### OBJECTIVE
How many lines in the rows below contain the string "numericTimeSignature", treating uppercase and lowercase letters as different? Reply with the number only.

Stored data entries:
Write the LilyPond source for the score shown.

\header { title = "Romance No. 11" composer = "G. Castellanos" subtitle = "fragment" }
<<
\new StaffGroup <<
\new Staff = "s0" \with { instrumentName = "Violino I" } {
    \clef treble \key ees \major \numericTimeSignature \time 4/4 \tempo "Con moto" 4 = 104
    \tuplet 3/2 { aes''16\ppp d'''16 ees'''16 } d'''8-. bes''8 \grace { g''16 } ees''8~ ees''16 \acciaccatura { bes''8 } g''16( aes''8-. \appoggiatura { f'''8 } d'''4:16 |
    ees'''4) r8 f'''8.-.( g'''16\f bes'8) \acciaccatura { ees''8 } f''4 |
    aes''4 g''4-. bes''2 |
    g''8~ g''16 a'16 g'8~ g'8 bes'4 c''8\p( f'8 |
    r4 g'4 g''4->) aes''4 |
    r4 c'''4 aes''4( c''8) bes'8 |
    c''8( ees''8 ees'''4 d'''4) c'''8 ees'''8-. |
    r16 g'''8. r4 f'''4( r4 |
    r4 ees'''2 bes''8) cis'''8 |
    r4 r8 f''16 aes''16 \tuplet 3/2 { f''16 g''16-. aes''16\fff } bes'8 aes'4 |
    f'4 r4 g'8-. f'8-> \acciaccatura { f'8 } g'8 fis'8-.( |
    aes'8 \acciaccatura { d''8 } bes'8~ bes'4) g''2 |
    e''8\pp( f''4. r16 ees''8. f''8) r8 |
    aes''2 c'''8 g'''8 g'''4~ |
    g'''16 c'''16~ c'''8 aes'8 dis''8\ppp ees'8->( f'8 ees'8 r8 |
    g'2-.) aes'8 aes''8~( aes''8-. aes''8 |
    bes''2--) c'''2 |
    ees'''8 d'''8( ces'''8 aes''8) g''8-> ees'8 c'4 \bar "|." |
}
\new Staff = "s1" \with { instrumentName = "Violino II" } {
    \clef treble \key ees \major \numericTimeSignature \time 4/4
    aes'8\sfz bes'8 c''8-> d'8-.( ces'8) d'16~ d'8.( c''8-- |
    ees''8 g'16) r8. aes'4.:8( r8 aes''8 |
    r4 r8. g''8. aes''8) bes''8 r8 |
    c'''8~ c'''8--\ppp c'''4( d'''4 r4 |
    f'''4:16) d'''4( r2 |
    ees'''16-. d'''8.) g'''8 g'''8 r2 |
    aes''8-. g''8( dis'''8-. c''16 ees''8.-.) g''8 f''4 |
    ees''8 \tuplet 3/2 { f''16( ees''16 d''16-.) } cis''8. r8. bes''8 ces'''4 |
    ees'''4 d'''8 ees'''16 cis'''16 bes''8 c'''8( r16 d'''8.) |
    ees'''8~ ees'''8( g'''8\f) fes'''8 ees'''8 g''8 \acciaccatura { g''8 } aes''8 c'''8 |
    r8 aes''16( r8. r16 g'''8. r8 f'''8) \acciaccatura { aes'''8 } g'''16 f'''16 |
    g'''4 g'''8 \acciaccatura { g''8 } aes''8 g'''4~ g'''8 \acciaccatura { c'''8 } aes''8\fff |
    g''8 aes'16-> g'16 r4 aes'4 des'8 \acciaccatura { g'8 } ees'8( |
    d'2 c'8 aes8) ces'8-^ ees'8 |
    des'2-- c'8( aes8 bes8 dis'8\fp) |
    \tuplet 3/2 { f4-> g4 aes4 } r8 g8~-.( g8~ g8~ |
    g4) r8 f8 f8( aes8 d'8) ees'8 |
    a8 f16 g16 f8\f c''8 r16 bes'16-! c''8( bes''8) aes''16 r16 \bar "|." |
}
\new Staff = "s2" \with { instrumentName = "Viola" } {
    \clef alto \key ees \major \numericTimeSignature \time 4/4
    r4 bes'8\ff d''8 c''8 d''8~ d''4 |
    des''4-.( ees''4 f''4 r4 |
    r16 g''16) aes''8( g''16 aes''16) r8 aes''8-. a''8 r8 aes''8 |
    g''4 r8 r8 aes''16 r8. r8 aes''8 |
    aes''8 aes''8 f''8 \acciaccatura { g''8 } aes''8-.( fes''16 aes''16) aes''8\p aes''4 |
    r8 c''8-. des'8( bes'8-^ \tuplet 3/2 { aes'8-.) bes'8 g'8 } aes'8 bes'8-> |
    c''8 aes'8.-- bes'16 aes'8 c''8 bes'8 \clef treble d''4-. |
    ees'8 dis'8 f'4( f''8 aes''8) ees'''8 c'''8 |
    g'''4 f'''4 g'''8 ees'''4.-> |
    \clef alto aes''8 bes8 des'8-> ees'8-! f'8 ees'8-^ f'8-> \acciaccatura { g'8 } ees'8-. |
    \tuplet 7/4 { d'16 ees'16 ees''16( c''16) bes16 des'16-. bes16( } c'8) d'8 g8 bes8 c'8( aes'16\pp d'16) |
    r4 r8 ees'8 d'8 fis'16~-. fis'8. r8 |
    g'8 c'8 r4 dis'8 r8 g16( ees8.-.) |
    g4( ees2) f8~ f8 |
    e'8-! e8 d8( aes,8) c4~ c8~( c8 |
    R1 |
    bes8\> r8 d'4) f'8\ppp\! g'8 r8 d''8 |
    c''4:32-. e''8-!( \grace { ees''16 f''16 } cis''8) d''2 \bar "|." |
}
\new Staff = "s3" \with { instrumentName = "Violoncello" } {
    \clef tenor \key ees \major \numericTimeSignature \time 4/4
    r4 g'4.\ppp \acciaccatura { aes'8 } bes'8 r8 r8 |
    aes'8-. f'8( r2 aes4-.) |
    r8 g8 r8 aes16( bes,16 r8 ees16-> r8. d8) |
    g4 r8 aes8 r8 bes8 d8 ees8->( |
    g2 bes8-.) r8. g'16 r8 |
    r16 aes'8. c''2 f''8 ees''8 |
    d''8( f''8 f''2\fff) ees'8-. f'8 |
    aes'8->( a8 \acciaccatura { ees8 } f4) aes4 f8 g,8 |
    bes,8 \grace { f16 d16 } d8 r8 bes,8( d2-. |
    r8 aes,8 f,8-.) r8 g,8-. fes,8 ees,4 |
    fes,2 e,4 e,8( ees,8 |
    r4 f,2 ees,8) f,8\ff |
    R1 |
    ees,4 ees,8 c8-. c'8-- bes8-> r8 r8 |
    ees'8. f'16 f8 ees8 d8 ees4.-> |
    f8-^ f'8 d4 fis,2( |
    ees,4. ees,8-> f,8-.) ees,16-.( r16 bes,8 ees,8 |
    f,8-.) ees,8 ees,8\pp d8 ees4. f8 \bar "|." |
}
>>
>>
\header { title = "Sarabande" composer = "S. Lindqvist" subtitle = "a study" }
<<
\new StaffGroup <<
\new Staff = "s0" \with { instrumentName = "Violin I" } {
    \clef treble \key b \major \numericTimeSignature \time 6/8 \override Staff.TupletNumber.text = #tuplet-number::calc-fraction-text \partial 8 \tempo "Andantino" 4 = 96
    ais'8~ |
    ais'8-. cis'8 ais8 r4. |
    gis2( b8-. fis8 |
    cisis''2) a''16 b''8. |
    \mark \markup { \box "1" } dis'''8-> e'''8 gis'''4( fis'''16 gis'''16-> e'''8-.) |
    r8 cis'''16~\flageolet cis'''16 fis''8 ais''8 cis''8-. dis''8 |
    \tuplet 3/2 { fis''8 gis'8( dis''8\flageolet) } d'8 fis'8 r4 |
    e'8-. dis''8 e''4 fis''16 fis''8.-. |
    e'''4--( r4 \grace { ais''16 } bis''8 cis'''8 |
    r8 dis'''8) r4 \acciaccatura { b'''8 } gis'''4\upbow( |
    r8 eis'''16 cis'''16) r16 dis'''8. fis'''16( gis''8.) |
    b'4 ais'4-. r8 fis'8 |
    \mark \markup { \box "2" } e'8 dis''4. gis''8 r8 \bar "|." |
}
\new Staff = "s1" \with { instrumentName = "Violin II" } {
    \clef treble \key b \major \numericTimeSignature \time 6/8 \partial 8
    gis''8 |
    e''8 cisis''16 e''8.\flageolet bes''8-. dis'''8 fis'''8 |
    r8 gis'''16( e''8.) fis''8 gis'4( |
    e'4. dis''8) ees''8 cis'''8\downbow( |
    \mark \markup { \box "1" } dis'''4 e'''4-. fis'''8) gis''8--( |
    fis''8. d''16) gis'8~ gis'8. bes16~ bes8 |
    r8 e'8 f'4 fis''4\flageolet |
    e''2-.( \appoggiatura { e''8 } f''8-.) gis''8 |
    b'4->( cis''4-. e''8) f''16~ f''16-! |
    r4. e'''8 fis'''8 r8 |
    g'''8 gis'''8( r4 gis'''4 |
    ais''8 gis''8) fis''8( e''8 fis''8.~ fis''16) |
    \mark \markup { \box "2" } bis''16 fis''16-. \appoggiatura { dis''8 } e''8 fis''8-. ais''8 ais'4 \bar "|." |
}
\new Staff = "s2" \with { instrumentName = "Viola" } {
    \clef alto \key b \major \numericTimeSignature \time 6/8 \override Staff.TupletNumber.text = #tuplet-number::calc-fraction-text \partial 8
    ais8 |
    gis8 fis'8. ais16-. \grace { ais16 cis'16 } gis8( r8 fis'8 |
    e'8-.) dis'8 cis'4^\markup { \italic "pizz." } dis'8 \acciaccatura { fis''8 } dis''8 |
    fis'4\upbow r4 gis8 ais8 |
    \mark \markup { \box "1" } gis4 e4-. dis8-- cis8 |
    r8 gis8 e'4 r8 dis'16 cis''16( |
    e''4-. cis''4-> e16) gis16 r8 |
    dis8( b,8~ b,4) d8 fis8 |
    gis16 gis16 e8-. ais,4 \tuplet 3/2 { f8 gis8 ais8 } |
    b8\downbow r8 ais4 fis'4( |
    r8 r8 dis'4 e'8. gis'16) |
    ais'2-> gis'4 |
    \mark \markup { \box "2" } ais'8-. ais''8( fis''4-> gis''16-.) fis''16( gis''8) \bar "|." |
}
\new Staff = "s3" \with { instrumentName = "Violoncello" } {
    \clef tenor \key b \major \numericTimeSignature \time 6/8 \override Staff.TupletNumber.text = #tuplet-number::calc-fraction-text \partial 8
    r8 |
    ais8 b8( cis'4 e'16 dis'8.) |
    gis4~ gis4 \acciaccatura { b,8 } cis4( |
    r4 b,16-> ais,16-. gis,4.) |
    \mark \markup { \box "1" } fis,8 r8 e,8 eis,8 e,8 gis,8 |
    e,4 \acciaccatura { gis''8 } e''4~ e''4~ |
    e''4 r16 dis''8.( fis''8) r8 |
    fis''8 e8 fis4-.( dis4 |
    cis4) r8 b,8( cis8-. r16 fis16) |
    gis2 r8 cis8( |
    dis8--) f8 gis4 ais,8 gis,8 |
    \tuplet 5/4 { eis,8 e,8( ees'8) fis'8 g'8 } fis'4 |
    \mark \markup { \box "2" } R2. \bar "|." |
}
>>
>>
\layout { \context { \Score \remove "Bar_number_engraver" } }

### FULL OUTPUT
8